• **Exercise**
Repeat word for word the line with "Look at this" and every line after it until the records below run out.

(Records)

___

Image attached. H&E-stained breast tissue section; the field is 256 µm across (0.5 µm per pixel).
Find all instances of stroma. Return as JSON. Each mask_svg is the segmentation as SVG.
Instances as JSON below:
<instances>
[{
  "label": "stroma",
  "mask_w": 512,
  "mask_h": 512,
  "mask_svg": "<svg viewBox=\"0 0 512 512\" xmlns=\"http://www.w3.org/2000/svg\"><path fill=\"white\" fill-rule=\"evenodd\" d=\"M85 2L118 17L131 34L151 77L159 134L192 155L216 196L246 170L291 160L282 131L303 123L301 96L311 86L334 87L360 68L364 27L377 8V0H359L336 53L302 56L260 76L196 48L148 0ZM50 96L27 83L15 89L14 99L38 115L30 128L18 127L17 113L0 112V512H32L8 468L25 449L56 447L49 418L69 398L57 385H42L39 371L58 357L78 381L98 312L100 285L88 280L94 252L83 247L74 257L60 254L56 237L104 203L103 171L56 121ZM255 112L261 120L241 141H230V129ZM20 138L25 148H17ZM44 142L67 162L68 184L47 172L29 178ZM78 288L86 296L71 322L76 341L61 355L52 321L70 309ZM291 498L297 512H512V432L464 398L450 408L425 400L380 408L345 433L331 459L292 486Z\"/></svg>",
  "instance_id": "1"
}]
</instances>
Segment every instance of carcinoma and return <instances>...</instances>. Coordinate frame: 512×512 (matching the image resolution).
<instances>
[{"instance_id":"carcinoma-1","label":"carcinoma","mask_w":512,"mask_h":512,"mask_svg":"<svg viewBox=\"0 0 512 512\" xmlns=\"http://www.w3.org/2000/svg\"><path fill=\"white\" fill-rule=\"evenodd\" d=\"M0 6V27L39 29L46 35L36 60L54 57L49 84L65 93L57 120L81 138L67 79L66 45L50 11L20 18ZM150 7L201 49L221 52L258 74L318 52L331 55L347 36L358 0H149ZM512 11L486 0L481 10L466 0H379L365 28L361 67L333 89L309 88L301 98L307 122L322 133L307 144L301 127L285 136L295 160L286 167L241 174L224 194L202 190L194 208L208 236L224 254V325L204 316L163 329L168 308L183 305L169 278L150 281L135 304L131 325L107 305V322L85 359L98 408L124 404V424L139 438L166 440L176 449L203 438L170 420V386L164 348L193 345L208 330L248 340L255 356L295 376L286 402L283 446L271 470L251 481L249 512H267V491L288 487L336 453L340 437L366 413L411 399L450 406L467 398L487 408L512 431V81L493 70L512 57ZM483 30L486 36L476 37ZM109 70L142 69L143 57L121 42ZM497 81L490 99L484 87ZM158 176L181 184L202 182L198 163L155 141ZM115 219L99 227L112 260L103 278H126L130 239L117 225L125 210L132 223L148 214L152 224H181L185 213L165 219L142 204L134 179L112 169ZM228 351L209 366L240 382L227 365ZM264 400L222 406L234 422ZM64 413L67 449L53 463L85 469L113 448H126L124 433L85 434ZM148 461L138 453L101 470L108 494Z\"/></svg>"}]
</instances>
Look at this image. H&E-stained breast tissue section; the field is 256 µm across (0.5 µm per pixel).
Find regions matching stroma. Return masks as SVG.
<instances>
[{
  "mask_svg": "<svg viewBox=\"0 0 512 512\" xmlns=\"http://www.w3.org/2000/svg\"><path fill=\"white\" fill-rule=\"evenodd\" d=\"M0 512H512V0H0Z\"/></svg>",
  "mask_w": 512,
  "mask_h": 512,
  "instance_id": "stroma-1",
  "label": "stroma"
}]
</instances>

___

• **Output for this task**
Look at this image. H&E-stained breast tissue section; the field is 256 µm across (0.5 µm per pixel).
Find regions matching stroma. Return masks as SVG.
<instances>
[{
  "mask_svg": "<svg viewBox=\"0 0 512 512\" xmlns=\"http://www.w3.org/2000/svg\"><path fill=\"white\" fill-rule=\"evenodd\" d=\"M0 512H512V0H0Z\"/></svg>",
  "mask_w": 512,
  "mask_h": 512,
  "instance_id": "stroma-1",
  "label": "stroma"
}]
</instances>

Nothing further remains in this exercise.